_Objective_. Write out the lines below word for word, beginning at the line that contains "Trace the roads" and stopping after the line that contains "road 5 (residential): [(57,52),(197,52)]".

_Data for the task_.
— Start —
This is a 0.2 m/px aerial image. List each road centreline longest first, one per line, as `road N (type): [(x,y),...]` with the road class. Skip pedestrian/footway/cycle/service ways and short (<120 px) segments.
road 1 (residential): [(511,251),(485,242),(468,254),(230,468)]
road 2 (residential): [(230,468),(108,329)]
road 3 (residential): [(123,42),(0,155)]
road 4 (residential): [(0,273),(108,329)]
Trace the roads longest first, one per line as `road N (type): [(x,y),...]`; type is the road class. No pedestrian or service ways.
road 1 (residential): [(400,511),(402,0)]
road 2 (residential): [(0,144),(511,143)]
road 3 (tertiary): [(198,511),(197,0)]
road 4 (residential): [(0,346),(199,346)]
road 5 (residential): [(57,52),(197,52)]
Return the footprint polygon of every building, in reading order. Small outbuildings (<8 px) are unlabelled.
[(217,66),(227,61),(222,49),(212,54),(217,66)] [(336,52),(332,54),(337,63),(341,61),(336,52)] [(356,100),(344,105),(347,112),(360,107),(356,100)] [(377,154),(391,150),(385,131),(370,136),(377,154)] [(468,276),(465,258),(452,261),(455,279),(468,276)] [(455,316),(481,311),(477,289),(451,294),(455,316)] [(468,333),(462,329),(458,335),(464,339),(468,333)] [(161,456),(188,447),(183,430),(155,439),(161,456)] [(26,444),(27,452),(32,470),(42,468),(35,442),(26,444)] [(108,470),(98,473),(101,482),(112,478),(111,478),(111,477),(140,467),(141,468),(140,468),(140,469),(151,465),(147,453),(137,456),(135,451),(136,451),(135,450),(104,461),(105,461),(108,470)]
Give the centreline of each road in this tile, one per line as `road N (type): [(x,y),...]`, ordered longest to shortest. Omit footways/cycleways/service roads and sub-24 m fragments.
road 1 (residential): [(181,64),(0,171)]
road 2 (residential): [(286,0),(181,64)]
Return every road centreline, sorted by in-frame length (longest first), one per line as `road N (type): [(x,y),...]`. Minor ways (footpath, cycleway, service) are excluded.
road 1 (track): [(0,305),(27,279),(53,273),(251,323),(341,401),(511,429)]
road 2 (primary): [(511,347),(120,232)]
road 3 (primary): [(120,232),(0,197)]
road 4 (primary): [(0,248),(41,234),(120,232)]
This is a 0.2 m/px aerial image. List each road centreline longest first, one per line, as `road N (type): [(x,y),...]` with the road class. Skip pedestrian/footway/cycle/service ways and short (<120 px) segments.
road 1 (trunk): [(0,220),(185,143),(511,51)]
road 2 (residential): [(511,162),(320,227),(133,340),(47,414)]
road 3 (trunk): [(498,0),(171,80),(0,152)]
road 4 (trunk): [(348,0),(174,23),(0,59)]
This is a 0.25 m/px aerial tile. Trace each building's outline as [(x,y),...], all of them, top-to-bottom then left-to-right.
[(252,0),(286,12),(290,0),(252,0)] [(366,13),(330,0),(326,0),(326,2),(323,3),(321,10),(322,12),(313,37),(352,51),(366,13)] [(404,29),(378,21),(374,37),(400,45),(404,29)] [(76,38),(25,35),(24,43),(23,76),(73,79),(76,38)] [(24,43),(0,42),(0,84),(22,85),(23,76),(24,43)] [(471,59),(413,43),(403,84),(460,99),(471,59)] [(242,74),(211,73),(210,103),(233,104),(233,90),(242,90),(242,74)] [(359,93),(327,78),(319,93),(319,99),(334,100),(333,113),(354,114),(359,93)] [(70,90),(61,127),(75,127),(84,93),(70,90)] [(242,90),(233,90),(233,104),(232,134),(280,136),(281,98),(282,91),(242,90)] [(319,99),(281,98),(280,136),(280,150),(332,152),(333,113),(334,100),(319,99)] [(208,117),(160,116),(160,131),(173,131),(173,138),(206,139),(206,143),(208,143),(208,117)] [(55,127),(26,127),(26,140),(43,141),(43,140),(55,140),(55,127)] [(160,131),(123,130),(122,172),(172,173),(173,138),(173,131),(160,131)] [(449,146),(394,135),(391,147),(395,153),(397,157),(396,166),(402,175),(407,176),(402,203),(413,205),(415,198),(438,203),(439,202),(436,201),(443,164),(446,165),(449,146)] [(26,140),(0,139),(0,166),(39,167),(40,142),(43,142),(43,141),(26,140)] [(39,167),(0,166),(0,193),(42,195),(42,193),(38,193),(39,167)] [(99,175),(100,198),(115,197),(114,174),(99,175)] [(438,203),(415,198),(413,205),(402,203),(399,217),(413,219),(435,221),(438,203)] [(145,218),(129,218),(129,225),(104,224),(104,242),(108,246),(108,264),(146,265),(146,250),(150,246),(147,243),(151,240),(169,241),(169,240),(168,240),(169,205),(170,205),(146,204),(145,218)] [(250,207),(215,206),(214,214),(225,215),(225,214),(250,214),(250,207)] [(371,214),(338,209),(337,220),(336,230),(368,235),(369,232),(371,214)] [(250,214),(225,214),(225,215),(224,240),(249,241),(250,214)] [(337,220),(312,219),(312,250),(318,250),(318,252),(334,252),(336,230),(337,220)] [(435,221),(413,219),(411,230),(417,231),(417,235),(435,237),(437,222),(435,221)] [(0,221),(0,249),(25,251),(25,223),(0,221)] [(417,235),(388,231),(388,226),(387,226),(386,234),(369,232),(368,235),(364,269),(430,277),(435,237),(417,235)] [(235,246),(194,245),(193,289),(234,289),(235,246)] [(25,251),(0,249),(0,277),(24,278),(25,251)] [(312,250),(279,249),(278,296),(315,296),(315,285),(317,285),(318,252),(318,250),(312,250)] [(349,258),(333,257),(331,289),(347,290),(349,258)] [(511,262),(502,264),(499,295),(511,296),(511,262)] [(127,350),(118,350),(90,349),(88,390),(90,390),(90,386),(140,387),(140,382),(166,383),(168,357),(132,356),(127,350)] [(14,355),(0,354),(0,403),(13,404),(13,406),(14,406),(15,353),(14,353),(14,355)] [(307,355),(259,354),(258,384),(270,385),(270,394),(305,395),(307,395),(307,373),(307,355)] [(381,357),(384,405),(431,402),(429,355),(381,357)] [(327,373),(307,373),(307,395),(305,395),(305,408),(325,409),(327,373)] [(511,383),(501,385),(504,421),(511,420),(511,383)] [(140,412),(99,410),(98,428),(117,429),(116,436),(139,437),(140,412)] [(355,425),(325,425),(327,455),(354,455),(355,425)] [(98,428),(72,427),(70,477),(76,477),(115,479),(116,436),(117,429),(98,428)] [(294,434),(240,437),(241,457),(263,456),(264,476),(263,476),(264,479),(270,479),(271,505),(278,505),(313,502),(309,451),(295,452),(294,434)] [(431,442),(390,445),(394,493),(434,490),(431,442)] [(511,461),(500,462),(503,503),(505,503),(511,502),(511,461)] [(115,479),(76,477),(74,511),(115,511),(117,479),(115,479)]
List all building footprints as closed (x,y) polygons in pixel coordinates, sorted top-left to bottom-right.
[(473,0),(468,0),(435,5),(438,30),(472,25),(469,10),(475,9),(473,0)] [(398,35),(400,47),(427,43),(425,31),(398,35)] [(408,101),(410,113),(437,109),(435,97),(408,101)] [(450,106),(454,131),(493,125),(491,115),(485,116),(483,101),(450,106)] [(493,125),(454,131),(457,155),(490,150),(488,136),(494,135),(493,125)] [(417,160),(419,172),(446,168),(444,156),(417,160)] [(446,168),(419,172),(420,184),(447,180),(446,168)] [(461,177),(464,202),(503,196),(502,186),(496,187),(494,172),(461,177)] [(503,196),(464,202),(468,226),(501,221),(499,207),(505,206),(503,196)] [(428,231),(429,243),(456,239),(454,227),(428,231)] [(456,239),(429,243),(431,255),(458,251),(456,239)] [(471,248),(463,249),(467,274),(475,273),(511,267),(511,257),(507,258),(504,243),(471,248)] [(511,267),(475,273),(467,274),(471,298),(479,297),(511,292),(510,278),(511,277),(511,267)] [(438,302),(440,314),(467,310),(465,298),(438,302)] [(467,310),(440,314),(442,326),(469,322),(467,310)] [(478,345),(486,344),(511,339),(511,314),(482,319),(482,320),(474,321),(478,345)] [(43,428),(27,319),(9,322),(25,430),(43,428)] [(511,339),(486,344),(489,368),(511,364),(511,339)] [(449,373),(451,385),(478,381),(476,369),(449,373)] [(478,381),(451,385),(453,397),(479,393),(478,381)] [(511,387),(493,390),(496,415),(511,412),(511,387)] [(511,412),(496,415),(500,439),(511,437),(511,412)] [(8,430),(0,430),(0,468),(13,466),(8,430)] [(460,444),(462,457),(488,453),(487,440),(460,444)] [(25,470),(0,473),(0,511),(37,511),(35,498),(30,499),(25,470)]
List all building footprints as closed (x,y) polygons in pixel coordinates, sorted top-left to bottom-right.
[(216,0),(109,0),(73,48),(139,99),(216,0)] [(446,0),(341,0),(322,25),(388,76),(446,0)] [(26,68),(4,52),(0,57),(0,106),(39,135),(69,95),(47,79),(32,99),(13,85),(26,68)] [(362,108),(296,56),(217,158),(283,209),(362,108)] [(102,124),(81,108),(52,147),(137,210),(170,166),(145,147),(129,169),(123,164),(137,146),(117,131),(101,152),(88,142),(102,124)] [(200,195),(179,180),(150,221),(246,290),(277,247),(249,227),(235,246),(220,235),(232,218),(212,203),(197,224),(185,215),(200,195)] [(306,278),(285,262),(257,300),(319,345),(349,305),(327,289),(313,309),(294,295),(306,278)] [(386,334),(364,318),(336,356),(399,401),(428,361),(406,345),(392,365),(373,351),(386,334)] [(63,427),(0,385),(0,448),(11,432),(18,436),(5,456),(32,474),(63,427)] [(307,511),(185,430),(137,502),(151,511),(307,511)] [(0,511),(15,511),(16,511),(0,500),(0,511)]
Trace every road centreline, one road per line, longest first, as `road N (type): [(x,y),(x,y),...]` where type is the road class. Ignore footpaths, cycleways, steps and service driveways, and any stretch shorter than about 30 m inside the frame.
— End —
_Task result_.
Trace the roads longest first, one per line as `road N (type): [(x,y),...]`; type is the road class. No pedestrian or service ways.
road 1 (residential): [(400,511),(402,0)]
road 2 (residential): [(0,144),(511,143)]
road 3 (tertiary): [(198,511),(197,0)]
road 4 (residential): [(0,346),(199,346)]
road 5 (residential): [(57,52),(197,52)]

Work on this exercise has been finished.